▼▼▼
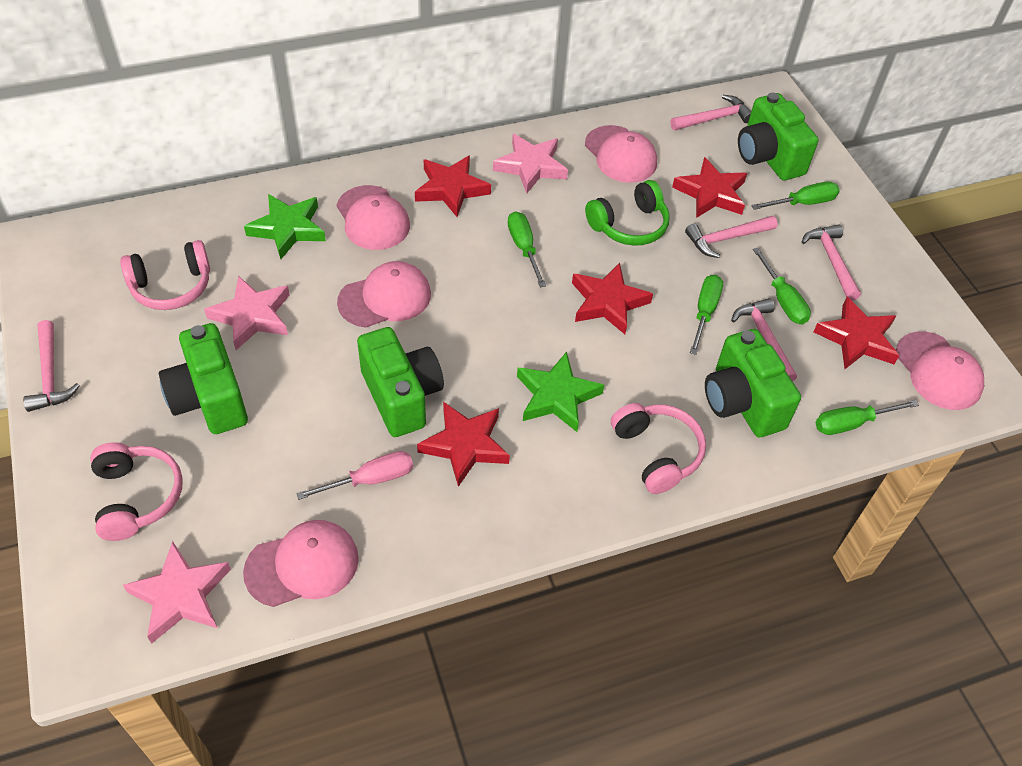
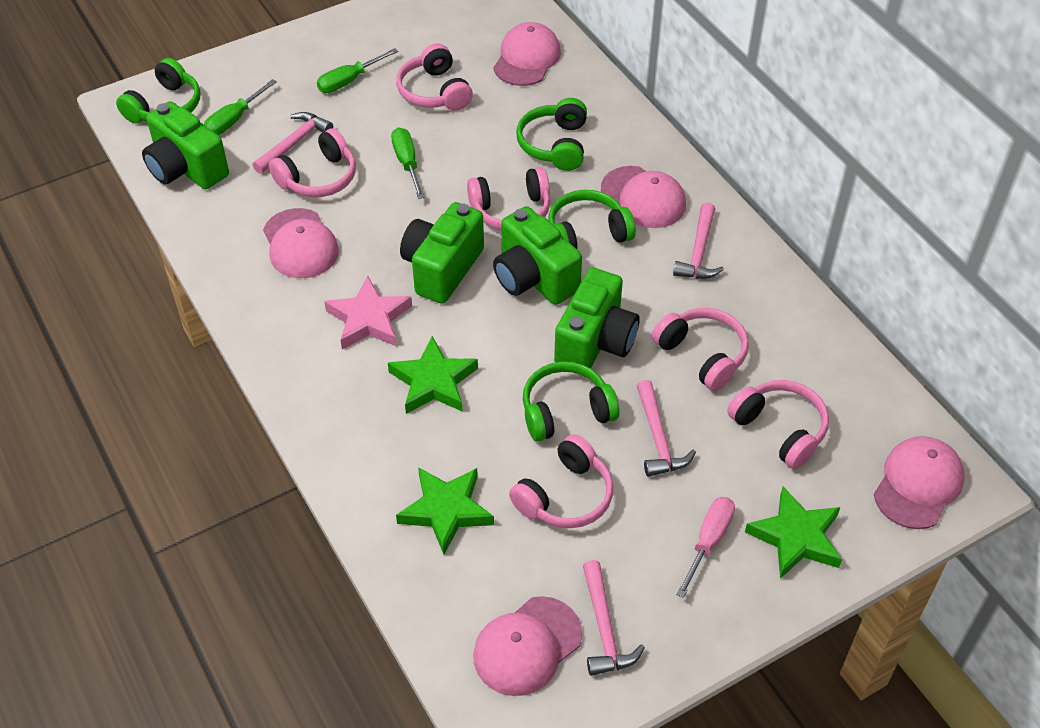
green headphones: 1 -> 4
green screwdriver: 5 -> 3
green star: 2 -> 3
pink hammer: 5 -> 4
pink headphones: 3 -> 6
pink star: 3 -> 1
red star: 5 -> 0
▲▲▲
# TASK STATEMENT:
Apart from the pictures, repeat every entry exactly.

# OUTPUT FOR THIS EXERCISE:
green headphones: 1 -> 4
green screwdriver: 5 -> 3
green star: 2 -> 3
pink hammer: 5 -> 4
pink headphones: 3 -> 6
pink star: 3 -> 1
red star: 5 -> 0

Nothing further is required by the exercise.